◆ What the task asks: A single number is needed: how many lines of the data below contain "turned".

◆ Coordinate-based change data:
----
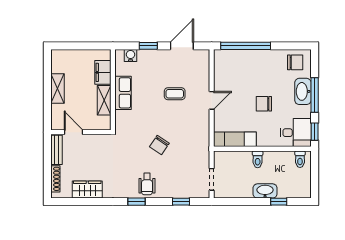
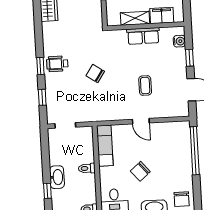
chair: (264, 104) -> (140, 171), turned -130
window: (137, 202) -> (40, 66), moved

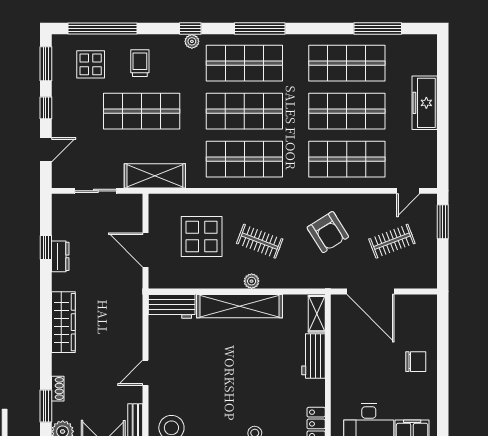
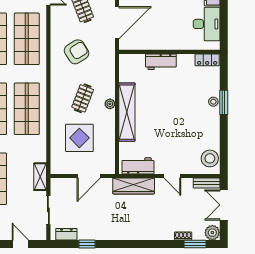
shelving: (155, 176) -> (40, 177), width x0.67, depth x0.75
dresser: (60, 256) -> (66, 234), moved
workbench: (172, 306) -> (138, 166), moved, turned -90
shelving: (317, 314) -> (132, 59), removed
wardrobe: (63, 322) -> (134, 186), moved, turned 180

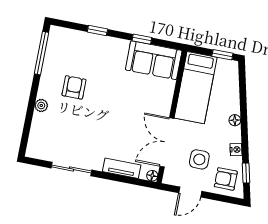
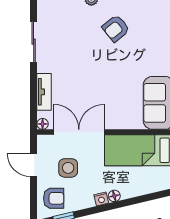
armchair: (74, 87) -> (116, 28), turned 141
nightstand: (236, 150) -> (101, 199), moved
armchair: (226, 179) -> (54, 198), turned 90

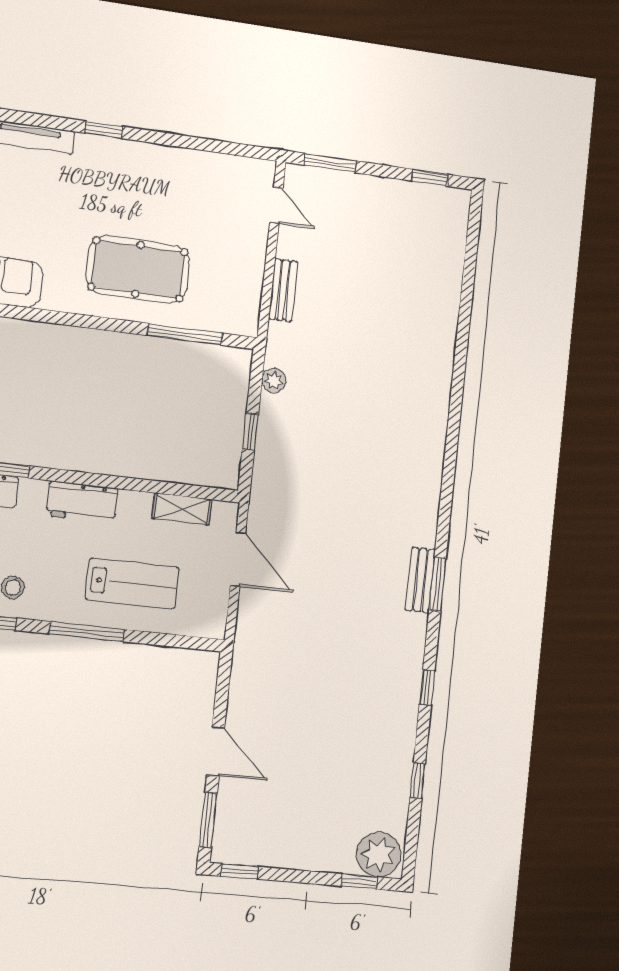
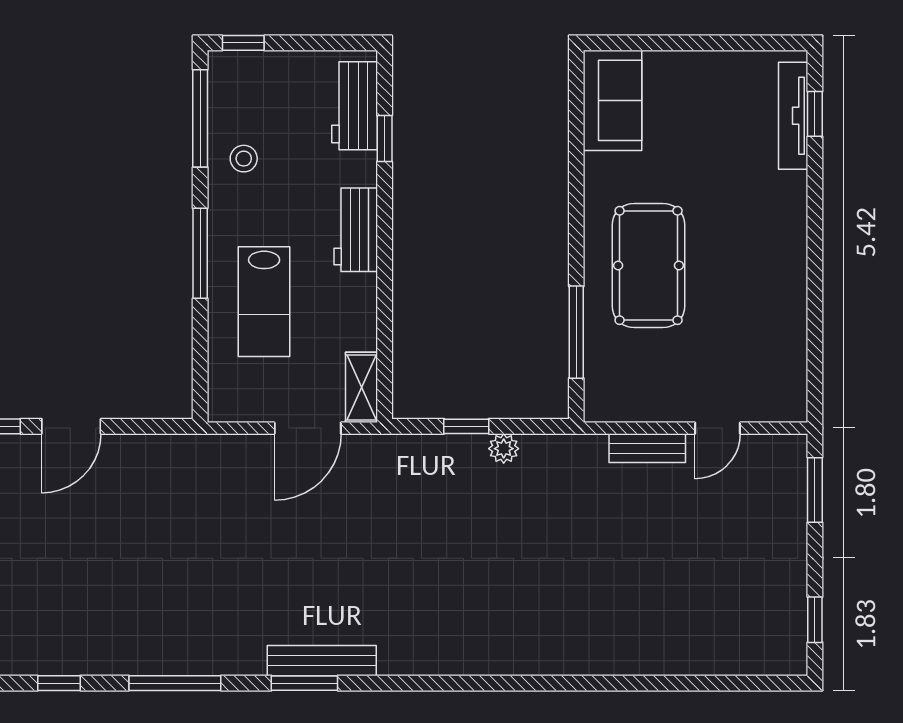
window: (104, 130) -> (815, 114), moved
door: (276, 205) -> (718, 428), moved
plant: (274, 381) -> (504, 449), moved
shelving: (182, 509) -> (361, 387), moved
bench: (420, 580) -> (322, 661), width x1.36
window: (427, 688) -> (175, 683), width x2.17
----
◆ Exercise solution: 5